_AIM OF THE EXERCISE_
Reproduce only the lines that run from the line with "Find carcinoma and give me the masks as SVG." to the last line of the material, both ends included, exactly as they appear.

BEGIN

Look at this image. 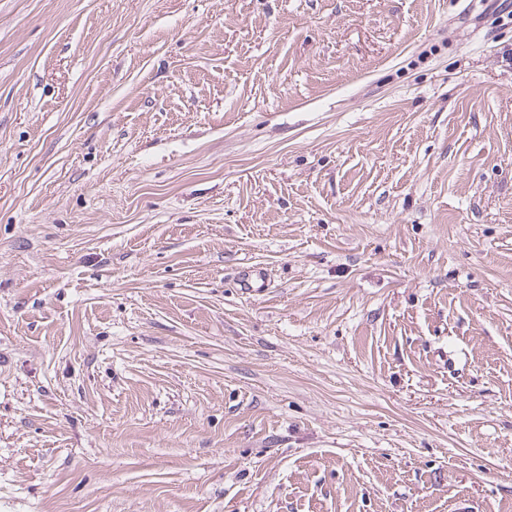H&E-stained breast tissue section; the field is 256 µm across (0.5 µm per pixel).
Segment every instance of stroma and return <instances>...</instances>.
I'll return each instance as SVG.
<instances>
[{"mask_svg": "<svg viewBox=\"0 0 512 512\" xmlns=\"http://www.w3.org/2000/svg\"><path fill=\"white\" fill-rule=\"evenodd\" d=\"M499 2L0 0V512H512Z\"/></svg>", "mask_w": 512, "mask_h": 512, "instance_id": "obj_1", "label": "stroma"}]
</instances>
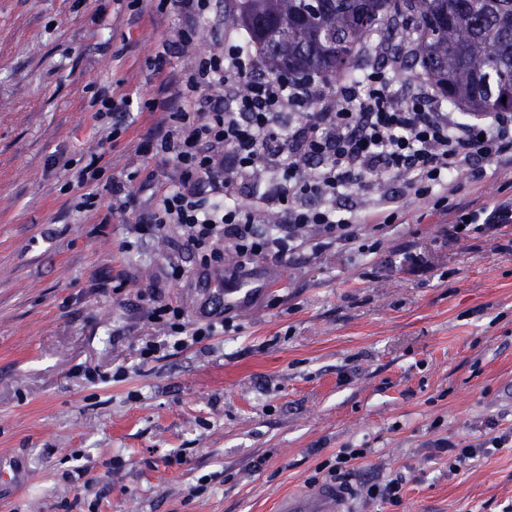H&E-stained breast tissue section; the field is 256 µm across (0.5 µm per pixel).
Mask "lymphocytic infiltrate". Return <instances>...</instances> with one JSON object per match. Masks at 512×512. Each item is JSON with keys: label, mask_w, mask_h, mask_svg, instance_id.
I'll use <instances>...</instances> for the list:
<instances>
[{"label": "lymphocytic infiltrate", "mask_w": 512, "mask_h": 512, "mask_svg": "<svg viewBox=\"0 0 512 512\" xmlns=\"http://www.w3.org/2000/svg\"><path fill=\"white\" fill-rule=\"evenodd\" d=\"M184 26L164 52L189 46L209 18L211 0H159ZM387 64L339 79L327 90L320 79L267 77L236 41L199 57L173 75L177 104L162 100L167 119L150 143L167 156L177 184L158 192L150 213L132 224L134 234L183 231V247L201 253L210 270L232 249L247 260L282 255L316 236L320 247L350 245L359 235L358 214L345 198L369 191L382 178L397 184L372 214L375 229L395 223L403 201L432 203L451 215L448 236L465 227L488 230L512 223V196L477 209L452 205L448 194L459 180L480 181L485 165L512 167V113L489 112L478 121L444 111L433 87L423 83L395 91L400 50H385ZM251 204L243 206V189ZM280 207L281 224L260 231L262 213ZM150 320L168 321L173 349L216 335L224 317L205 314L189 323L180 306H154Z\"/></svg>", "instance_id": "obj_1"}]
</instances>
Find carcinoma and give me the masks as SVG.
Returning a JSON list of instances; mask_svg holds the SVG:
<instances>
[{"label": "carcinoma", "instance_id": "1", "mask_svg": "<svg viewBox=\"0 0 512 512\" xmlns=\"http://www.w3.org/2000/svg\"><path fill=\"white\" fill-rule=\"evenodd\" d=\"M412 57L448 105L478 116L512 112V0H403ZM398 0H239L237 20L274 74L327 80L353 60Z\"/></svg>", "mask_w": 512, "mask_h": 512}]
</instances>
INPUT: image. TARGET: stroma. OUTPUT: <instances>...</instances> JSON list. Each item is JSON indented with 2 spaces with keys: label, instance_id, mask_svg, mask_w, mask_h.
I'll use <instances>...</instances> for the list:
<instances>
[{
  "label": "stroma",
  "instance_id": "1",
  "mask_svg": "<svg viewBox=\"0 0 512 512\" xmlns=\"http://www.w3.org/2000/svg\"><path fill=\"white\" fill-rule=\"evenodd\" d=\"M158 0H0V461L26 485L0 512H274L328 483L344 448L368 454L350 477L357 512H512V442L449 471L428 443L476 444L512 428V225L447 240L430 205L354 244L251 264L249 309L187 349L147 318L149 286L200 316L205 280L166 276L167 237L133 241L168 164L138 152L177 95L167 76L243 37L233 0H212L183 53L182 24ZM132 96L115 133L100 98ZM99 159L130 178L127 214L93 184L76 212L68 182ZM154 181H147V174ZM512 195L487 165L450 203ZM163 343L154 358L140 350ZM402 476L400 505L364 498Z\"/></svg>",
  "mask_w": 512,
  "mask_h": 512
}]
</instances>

END

_RESPONSE BELOW_
Find carcinoma and give me the masks as SVG.
Returning a JSON list of instances; mask_svg holds the SVG:
<instances>
[{"label": "carcinoma", "instance_id": "1", "mask_svg": "<svg viewBox=\"0 0 512 512\" xmlns=\"http://www.w3.org/2000/svg\"><path fill=\"white\" fill-rule=\"evenodd\" d=\"M412 57L448 105L478 116L512 112V0H403ZM398 0H239L237 20L274 74L327 80L353 60Z\"/></svg>", "mask_w": 512, "mask_h": 512}]
</instances>
INPUT: image. TARGET: stroma. OUTPUT: <instances>...</instances> JSON list. Each item is JSON indented with 2 spaces with keys: label, instance_id, mask_svg, mask_w, mask_h.
I'll use <instances>...</instances> for the list:
<instances>
[{
  "label": "stroma",
  "instance_id": "1",
  "mask_svg": "<svg viewBox=\"0 0 512 512\" xmlns=\"http://www.w3.org/2000/svg\"><path fill=\"white\" fill-rule=\"evenodd\" d=\"M158 0H0V461L26 485L0 512H274L328 483L344 448L368 454L350 477L357 512H512V442L449 471L428 443L476 444L512 428V225L447 240L430 205L354 244L251 264L249 309L187 349L147 318L149 286L200 316L205 280L166 276L167 237L133 241L168 164L138 152L177 95L167 76L243 37L233 0H212L183 53L182 24ZM132 96L115 133L100 98ZM99 159L130 178L127 214L93 184L76 212L68 182ZM154 181H147V174ZM512 195L487 165L450 203ZM163 343L154 358L140 350ZM402 476L400 505L364 498Z\"/></svg>",
  "mask_w": 512,
  "mask_h": 512
}]
</instances>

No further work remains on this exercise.